» **Exercise prompt**
All records below should be repeated exactly, with the pictures left out.

» **Object tracking records**
------------------------------------------------------------

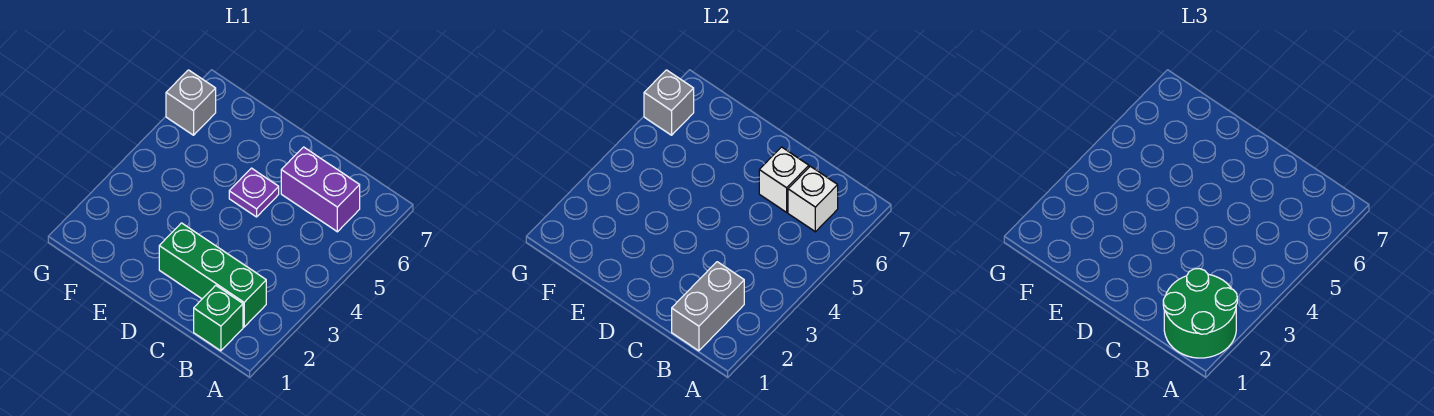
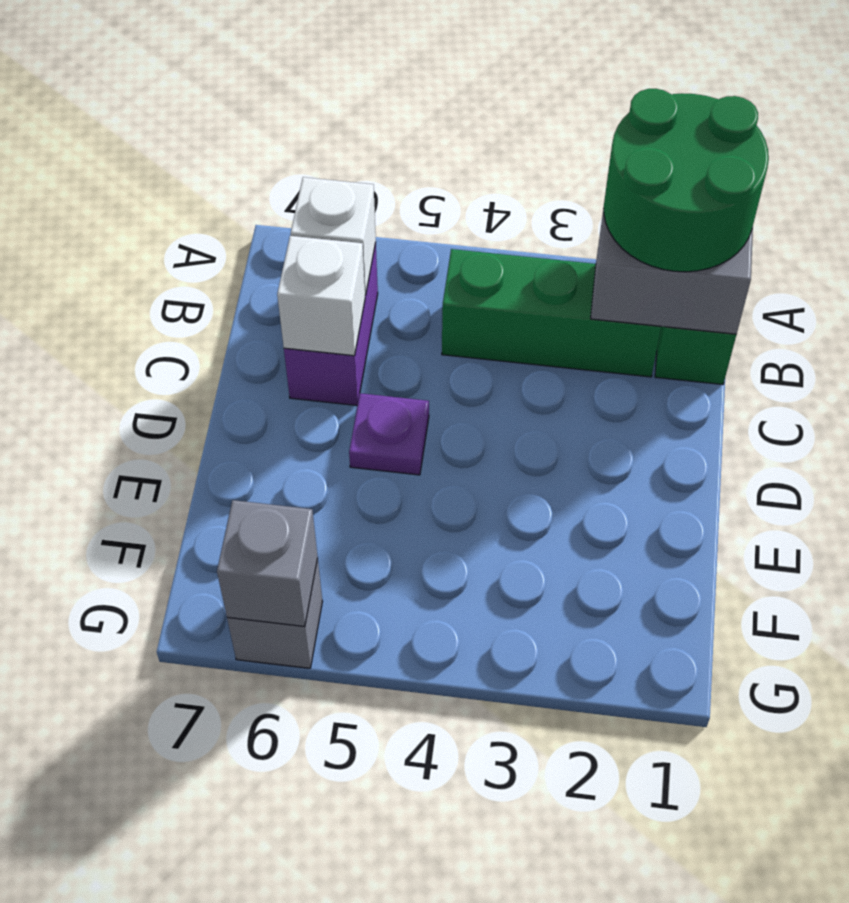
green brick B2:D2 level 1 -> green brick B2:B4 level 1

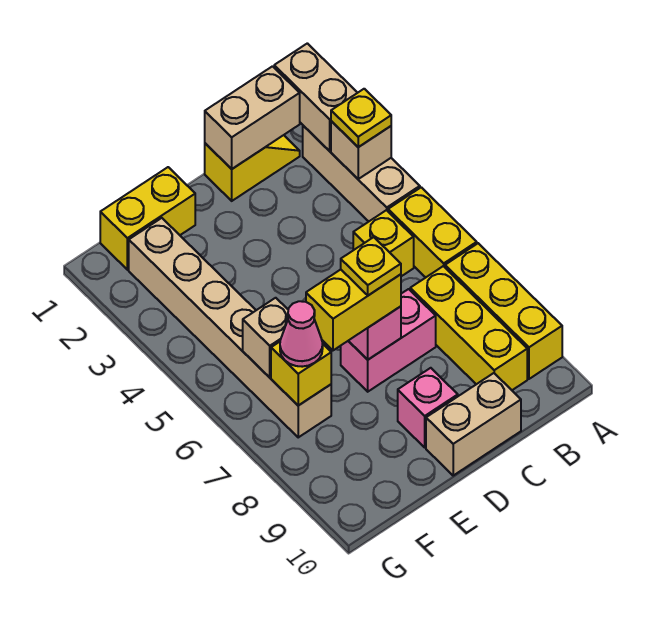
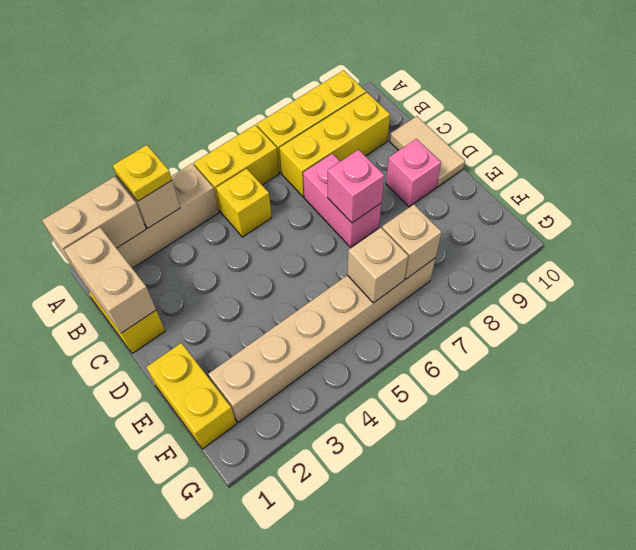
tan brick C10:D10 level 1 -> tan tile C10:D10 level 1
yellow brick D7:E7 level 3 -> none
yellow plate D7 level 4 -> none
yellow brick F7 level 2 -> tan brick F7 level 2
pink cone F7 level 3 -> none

------------------------------------------------------------

» **Task output**
green brick B2:D2 level 1 -> green brick B2:B4 level 1

tan brick C10:D10 level 1 -> tan tile C10:D10 level 1
yellow brick D7:E7 level 3 -> none
yellow plate D7 level 4 -> none
yellow brick F7 level 2 -> tan brick F7 level 2
pink cone F7 level 3 -> none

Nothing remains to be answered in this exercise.